Object change descriptions
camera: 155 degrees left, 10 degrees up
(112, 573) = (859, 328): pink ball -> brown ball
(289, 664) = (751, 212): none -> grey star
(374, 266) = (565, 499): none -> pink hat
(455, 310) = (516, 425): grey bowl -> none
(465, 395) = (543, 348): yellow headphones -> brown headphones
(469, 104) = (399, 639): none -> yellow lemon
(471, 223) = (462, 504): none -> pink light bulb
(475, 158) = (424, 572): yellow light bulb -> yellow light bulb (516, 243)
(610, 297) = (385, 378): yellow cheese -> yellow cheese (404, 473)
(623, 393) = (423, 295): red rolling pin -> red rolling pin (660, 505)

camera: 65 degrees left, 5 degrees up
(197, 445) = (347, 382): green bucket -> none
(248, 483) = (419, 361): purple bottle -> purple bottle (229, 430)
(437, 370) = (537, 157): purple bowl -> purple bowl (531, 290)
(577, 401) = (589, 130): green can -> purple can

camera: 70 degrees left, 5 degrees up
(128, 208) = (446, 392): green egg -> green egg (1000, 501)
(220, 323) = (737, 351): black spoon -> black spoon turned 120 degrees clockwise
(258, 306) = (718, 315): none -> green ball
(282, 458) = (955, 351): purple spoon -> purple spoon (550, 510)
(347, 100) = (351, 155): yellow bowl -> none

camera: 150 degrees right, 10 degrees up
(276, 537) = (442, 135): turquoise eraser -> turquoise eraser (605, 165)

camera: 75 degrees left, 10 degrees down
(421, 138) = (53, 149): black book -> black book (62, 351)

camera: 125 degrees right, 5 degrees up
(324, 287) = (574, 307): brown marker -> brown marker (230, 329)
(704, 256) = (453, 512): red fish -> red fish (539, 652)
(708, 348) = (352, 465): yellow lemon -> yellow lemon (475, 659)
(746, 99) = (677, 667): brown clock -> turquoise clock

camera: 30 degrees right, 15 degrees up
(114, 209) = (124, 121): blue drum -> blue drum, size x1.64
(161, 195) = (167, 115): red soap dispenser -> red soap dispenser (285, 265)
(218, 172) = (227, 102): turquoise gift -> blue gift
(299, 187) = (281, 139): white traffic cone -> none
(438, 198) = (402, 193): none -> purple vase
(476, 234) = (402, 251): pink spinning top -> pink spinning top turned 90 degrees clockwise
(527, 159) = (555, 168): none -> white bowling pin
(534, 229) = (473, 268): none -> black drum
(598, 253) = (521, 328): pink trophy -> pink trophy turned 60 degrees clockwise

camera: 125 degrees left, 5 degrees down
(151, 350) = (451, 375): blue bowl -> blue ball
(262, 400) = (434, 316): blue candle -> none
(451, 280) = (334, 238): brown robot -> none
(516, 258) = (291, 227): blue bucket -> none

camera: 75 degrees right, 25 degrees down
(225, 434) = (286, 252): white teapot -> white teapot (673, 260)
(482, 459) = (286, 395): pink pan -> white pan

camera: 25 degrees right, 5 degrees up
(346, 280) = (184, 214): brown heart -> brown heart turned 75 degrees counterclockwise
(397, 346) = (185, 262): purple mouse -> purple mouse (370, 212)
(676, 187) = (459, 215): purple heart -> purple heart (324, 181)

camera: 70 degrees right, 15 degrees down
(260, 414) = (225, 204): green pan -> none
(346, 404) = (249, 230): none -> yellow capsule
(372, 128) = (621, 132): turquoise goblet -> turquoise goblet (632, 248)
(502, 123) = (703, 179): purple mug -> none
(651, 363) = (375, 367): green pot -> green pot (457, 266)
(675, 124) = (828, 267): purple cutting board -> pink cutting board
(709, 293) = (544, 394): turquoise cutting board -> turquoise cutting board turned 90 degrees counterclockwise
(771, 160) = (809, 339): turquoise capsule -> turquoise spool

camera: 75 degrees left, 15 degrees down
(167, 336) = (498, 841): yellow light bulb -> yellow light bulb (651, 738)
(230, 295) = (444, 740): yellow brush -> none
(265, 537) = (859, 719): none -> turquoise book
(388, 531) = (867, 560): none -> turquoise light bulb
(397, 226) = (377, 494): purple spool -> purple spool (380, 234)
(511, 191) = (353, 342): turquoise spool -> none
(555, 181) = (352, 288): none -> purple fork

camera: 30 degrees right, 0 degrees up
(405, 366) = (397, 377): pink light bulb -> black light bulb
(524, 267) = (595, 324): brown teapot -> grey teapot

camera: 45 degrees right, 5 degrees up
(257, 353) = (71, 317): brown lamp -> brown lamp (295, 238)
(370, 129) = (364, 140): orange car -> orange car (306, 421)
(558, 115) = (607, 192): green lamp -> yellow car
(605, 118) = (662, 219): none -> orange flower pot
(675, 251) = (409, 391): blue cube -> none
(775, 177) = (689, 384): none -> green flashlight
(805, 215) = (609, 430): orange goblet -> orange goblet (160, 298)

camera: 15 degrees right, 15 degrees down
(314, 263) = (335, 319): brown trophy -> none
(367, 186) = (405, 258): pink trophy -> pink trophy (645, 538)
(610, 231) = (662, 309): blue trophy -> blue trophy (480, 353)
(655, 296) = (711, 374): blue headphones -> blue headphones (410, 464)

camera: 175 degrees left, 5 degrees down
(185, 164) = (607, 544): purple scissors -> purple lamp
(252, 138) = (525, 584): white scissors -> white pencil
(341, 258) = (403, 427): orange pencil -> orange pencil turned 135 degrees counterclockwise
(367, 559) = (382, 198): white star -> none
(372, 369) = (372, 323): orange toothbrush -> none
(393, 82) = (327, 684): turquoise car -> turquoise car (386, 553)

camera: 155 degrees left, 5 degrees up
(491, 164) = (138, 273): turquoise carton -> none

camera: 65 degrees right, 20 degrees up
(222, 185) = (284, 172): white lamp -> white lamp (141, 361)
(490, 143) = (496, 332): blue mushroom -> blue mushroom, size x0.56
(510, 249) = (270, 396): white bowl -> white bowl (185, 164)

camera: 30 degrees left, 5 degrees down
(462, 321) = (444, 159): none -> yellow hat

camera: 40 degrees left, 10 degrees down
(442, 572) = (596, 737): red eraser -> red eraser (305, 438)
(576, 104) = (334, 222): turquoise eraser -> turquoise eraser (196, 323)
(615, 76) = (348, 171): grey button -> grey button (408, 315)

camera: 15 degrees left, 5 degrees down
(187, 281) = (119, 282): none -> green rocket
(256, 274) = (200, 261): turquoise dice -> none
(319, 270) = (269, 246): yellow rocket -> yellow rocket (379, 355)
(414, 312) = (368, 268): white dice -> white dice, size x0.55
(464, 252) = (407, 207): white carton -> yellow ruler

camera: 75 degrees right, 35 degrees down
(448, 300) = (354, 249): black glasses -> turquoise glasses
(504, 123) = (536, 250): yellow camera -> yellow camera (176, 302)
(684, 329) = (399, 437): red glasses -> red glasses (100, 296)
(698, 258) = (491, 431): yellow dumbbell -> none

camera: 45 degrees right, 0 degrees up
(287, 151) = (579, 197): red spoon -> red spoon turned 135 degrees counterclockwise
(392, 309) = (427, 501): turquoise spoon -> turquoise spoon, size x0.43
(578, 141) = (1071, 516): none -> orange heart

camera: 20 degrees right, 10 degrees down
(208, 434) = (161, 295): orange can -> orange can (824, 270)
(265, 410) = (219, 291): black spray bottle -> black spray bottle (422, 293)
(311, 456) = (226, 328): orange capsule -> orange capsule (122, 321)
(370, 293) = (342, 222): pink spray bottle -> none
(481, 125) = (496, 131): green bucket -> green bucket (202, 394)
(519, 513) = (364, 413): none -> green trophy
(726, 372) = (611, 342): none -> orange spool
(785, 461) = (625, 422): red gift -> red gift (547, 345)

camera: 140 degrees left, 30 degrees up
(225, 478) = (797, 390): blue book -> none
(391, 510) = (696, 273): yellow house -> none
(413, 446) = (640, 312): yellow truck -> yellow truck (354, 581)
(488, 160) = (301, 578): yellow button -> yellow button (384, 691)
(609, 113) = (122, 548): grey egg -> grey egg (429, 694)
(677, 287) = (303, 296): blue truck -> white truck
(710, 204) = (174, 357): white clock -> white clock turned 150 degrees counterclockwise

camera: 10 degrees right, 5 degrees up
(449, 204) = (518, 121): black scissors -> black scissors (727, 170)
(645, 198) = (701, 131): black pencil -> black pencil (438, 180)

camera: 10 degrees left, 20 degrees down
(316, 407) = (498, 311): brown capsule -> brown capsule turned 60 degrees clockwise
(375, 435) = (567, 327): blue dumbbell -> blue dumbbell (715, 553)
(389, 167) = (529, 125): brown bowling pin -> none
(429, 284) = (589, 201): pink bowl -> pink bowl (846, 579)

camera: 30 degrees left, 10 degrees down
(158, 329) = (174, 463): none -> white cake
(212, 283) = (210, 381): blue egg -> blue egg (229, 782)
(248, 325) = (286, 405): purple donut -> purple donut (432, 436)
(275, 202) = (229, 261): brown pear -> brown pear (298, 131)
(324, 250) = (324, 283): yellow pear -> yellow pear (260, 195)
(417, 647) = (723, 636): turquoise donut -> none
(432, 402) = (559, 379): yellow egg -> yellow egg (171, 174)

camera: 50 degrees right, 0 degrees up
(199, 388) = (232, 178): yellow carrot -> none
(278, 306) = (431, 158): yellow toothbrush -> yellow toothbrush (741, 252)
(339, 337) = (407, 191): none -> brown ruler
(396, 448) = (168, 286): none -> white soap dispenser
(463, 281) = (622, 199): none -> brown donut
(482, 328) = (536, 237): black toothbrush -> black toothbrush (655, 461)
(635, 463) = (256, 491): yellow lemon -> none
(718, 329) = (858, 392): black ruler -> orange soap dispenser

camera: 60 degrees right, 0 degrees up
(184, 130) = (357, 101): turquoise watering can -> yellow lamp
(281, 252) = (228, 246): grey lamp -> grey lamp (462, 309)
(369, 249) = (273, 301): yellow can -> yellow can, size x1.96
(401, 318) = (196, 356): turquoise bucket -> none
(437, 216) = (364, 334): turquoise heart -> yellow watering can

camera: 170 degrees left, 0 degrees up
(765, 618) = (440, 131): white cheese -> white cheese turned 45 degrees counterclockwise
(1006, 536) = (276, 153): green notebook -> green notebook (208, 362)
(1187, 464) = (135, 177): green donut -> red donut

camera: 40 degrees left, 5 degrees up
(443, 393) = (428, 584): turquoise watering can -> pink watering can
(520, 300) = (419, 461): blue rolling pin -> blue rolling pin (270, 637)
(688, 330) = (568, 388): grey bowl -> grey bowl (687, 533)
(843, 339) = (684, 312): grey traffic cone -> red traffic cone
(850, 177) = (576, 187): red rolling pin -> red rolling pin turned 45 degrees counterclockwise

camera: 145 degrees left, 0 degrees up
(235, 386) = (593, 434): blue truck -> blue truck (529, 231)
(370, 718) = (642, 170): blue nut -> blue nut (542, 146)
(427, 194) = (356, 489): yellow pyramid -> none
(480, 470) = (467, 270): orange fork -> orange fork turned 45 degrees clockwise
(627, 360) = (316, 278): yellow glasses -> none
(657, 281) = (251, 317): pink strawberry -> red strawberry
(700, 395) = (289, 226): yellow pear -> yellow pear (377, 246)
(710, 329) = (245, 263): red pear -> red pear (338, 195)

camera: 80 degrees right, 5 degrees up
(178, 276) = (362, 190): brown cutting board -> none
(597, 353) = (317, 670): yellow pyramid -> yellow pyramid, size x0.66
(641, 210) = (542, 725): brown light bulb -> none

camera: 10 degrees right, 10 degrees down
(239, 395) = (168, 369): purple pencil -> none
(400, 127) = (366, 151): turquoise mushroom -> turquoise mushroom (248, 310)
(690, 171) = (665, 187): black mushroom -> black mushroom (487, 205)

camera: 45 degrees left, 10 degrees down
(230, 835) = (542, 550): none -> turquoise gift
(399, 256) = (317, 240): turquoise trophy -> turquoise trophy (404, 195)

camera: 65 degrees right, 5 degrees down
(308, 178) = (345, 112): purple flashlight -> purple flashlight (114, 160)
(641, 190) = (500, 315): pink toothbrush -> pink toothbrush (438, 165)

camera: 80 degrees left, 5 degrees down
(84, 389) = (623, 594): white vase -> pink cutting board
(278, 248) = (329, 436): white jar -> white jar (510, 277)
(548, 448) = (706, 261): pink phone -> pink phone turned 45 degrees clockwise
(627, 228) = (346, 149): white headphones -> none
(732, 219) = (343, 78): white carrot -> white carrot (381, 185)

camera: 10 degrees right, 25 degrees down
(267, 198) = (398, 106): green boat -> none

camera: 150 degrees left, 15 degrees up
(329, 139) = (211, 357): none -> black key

= YOUR INSTRUCTIONS =
What you give back must be the stretch above, starting at the line with "(225, 434) = (286, 252): white" and ending at the line with "(675, 124) = (828, 267): purple", copied exactly.

= ANSWER FOR THE TASK =
(225, 434) = (286, 252): white teapot -> white teapot (673, 260)
(482, 459) = (286, 395): pink pan -> white pan

camera: 25 degrees right, 5 degrees up
(346, 280) = (184, 214): brown heart -> brown heart turned 75 degrees counterclockwise
(397, 346) = (185, 262): purple mouse -> purple mouse (370, 212)
(676, 187) = (459, 215): purple heart -> purple heart (324, 181)

camera: 70 degrees right, 15 degrees down
(260, 414) = (225, 204): green pan -> none
(346, 404) = (249, 230): none -> yellow capsule
(372, 128) = (621, 132): turquoise goblet -> turquoise goblet (632, 248)
(502, 123) = (703, 179): purple mug -> none
(651, 363) = (375, 367): green pot -> green pot (457, 266)
(675, 124) = (828, 267): purple cutting board -> pink cutting board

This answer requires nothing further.